Problem to work on:
Reproduce each entry below verbatim.

Data for processing:
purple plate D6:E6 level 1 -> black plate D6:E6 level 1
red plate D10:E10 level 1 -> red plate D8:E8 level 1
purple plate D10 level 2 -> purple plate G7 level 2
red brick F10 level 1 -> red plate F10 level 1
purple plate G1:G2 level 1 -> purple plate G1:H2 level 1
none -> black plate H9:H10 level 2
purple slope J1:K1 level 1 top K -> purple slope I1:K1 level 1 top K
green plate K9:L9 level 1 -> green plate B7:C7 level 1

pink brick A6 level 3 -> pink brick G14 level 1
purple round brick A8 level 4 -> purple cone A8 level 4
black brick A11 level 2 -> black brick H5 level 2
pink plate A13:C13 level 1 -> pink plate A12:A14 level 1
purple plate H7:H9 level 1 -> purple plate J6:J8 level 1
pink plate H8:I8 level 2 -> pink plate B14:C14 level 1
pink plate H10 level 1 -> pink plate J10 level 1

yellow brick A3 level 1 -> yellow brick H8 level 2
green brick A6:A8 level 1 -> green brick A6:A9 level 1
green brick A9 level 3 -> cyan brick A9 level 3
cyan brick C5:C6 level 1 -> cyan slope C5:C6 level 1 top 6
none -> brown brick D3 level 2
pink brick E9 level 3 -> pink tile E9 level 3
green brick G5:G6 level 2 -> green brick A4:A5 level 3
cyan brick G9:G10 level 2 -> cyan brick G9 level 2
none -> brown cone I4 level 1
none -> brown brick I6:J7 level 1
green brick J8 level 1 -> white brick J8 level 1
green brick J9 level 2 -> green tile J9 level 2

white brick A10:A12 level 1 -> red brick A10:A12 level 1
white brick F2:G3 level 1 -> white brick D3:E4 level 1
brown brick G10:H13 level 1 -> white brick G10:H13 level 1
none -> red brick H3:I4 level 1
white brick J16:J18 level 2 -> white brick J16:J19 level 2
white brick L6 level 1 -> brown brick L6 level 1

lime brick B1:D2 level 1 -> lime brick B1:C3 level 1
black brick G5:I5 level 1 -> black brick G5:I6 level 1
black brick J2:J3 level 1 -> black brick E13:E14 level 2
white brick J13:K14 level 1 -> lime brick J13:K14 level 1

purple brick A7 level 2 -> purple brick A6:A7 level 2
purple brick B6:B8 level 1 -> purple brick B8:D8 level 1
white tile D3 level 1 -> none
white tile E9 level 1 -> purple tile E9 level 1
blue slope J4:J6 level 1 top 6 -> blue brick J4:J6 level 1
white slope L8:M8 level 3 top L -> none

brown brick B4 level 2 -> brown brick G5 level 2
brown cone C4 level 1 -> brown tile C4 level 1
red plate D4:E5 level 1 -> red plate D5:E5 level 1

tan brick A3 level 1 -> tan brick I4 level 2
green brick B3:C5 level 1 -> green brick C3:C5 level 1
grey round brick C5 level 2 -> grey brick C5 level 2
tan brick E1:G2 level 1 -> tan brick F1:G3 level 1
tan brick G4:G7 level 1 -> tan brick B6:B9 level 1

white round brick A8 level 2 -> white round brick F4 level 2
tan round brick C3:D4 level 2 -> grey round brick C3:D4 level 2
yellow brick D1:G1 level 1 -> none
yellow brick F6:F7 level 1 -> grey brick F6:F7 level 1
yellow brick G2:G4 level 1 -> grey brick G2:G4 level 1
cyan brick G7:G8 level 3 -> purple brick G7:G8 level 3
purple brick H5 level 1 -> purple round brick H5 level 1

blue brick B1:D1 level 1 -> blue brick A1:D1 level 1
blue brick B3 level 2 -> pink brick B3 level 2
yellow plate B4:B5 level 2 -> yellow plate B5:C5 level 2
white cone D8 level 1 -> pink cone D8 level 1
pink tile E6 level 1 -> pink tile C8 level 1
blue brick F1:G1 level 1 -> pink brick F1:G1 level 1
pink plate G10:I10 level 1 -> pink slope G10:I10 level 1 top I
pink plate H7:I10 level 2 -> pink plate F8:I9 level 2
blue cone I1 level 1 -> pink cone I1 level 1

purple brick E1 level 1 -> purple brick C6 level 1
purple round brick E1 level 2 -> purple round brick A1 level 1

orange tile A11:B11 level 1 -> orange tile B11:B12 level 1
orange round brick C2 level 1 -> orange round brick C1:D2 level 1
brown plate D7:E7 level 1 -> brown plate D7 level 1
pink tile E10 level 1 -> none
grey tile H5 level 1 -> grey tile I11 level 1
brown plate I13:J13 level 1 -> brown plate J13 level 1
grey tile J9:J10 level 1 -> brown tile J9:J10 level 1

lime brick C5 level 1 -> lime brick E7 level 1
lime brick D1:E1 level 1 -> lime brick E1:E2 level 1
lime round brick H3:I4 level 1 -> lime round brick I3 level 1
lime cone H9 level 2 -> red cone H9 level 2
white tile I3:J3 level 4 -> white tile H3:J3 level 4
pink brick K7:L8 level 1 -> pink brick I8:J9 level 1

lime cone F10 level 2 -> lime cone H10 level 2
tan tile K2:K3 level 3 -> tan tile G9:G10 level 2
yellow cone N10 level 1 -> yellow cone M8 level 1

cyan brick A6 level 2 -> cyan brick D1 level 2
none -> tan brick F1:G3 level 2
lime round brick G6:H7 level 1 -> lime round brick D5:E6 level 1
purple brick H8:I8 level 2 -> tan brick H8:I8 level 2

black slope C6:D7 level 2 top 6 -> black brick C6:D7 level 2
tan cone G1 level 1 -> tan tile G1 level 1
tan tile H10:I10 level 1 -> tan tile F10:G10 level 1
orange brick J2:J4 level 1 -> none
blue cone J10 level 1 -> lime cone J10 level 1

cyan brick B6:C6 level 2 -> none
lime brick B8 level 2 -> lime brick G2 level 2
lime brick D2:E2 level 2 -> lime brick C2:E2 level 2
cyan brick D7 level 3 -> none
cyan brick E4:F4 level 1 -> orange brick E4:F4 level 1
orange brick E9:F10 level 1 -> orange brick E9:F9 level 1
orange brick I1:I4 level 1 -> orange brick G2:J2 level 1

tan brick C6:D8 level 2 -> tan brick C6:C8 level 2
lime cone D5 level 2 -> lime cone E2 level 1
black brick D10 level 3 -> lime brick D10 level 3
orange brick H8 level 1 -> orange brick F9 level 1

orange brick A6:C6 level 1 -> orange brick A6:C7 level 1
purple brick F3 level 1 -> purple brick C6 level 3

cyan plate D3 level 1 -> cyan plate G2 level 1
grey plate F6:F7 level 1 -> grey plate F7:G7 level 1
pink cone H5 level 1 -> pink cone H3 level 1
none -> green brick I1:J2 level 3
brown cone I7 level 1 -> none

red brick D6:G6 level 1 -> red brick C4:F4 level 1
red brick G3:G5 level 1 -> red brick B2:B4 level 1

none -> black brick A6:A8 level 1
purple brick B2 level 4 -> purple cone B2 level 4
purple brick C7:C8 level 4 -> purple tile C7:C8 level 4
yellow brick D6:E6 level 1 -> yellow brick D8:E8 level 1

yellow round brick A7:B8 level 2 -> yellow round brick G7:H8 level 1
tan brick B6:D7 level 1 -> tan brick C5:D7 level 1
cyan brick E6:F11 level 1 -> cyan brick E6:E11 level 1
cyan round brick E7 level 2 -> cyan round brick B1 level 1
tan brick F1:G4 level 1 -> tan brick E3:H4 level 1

Output for this task:
purple plate D6:E6 level 1 -> black plate D6:E6 level 1
red plate D10:E10 level 1 -> red plate D8:E8 level 1
purple plate D10 level 2 -> purple plate G7 level 2
red brick F10 level 1 -> red plate F10 level 1
purple plate G1:G2 level 1 -> purple plate G1:H2 level 1
none -> black plate H9:H10 level 2
purple slope J1:K1 level 1 top K -> purple slope I1:K1 level 1 top K
green plate K9:L9 level 1 -> green plate B7:C7 level 1

pink brick A6 level 3 -> pink brick G14 level 1
purple round brick A8 level 4 -> purple cone A8 level 4
black brick A11 level 2 -> black brick H5 level 2
pink plate A13:C13 level 1 -> pink plate A12:A14 level 1
purple plate H7:H9 level 1 -> purple plate J6:J8 level 1
pink plate H8:I8 level 2 -> pink plate B14:C14 level 1
pink plate H10 level 1 -> pink plate J10 level 1

yellow brick A3 level 1 -> yellow brick H8 level 2
green brick A6:A8 level 1 -> green brick A6:A9 level 1
green brick A9 level 3 -> cyan brick A9 level 3
cyan brick C5:C6 level 1 -> cyan slope C5:C6 level 1 top 6
none -> brown brick D3 level 2
pink brick E9 level 3 -> pink tile E9 level 3
green brick G5:G6 level 2 -> green brick A4:A5 level 3
cyan brick G9:G10 level 2 -> cyan brick G9 level 2
none -> brown cone I4 level 1
none -> brown brick I6:J7 level 1
green brick J8 level 1 -> white brick J8 level 1
green brick J9 level 2 -> green tile J9 level 2

white brick A10:A12 level 1 -> red brick A10:A12 level 1
white brick F2:G3 level 1 -> white brick D3:E4 level 1
brown brick G10:H13 level 1 -> white brick G10:H13 level 1
none -> red brick H3:I4 level 1
white brick J16:J18 level 2 -> white brick J16:J19 level 2
white brick L6 level 1 -> brown brick L6 level 1

lime brick B1:D2 level 1 -> lime brick B1:C3 level 1
black brick G5:I5 level 1 -> black brick G5:I6 level 1
black brick J2:J3 level 1 -> black brick E13:E14 level 2
white brick J13:K14 level 1 -> lime brick J13:K14 level 1

purple brick A7 level 2 -> purple brick A6:A7 level 2
purple brick B6:B8 level 1 -> purple brick B8:D8 level 1
white tile D3 level 1 -> none
white tile E9 level 1 -> purple tile E9 level 1
blue slope J4:J6 level 1 top 6 -> blue brick J4:J6 level 1
white slope L8:M8 level 3 top L -> none

brown brick B4 level 2 -> brown brick G5 level 2
brown cone C4 level 1 -> brown tile C4 level 1
red plate D4:E5 level 1 -> red plate D5:E5 level 1

tan brick A3 level 1 -> tan brick I4 level 2
green brick B3:C5 level 1 -> green brick C3:C5 level 1
grey round brick C5 level 2 -> grey brick C5 level 2
tan brick E1:G2 level 1 -> tan brick F1:G3 level 1
tan brick G4:G7 level 1 -> tan brick B6:B9 level 1

white round brick A8 level 2 -> white round brick F4 level 2
tan round brick C3:D4 level 2 -> grey round brick C3:D4 level 2
yellow brick D1:G1 level 1 -> none
yellow brick F6:F7 level 1 -> grey brick F6:F7 level 1
yellow brick G2:G4 level 1 -> grey brick G2:G4 level 1
cyan brick G7:G8 level 3 -> purple brick G7:G8 level 3
purple brick H5 level 1 -> purple round brick H5 level 1

blue brick B1:D1 level 1 -> blue brick A1:D1 level 1
blue brick B3 level 2 -> pink brick B3 level 2
yellow plate B4:B5 level 2 -> yellow plate B5:C5 level 2
white cone D8 level 1 -> pink cone D8 level 1
pink tile E6 level 1 -> pink tile C8 level 1
blue brick F1:G1 level 1 -> pink brick F1:G1 level 1
pink plate G10:I10 level 1 -> pink slope G10:I10 level 1 top I
pink plate H7:I10 level 2 -> pink plate F8:I9 level 2
blue cone I1 level 1 -> pink cone I1 level 1

purple brick E1 level 1 -> purple brick C6 level 1
purple round brick E1 level 2 -> purple round brick A1 level 1

orange tile A11:B11 level 1 -> orange tile B11:B12 level 1
orange round brick C2 level 1 -> orange round brick C1:D2 level 1
brown plate D7:E7 level 1 -> brown plate D7 level 1
pink tile E10 level 1 -> none
grey tile H5 level 1 -> grey tile I11 level 1
brown plate I13:J13 level 1 -> brown plate J13 level 1
grey tile J9:J10 level 1 -> brown tile J9:J10 level 1

lime brick C5 level 1 -> lime brick E7 level 1
lime brick D1:E1 level 1 -> lime brick E1:E2 level 1
lime round brick H3:I4 level 1 -> lime round brick I3 level 1
lime cone H9 level 2 -> red cone H9 level 2
white tile I3:J3 level 4 -> white tile H3:J3 level 4
pink brick K7:L8 level 1 -> pink brick I8:J9 level 1

lime cone F10 level 2 -> lime cone H10 level 2
tan tile K2:K3 level 3 -> tan tile G9:G10 level 2
yellow cone N10 level 1 -> yellow cone M8 level 1

cyan brick A6 level 2 -> cyan brick D1 level 2
none -> tan brick F1:G3 level 2
lime round brick G6:H7 level 1 -> lime round brick D5:E6 level 1
purple brick H8:I8 level 2 -> tan brick H8:I8 level 2

black slope C6:D7 level 2 top 6 -> black brick C6:D7 level 2
tan cone G1 level 1 -> tan tile G1 level 1
tan tile H10:I10 level 1 -> tan tile F10:G10 level 1
orange brick J2:J4 level 1 -> none
blue cone J10 level 1 -> lime cone J10 level 1

cyan brick B6:C6 level 2 -> none
lime brick B8 level 2 -> lime brick G2 level 2
lime brick D2:E2 level 2 -> lime brick C2:E2 level 2
cyan brick D7 level 3 -> none
cyan brick E4:F4 level 1 -> orange brick E4:F4 level 1
orange brick E9:F10 level 1 -> orange brick E9:F9 level 1
orange brick I1:I4 level 1 -> orange brick G2:J2 level 1

tan brick C6:D8 level 2 -> tan brick C6:C8 level 2
lime cone D5 level 2 -> lime cone E2 level 1
black brick D10 level 3 -> lime brick D10 level 3
orange brick H8 level 1 -> orange brick F9 level 1

orange brick A6:C6 level 1 -> orange brick A6:C7 level 1
purple brick F3 level 1 -> purple brick C6 level 3

cyan plate D3 level 1 -> cyan plate G2 level 1
grey plate F6:F7 level 1 -> grey plate F7:G7 level 1
pink cone H5 level 1 -> pink cone H3 level 1
none -> green brick I1:J2 level 3
brown cone I7 level 1 -> none

red brick D6:G6 level 1 -> red brick C4:F4 level 1
red brick G3:G5 level 1 -> red brick B2:B4 level 1

none -> black brick A6:A8 level 1
purple brick B2 level 4 -> purple cone B2 level 4
purple brick C7:C8 level 4 -> purple tile C7:C8 level 4
yellow brick D6:E6 level 1 -> yellow brick D8:E8 level 1

yellow round brick A7:B8 level 2 -> yellow round brick G7:H8 level 1
tan brick B6:D7 level 1 -> tan brick C5:D7 level 1
cyan brick E6:F11 level 1 -> cyan brick E6:E11 level 1
cyan round brick E7 level 2 -> cyan round brick B1 level 1
tan brick F1:G4 level 1 -> tan brick E3:H4 level 1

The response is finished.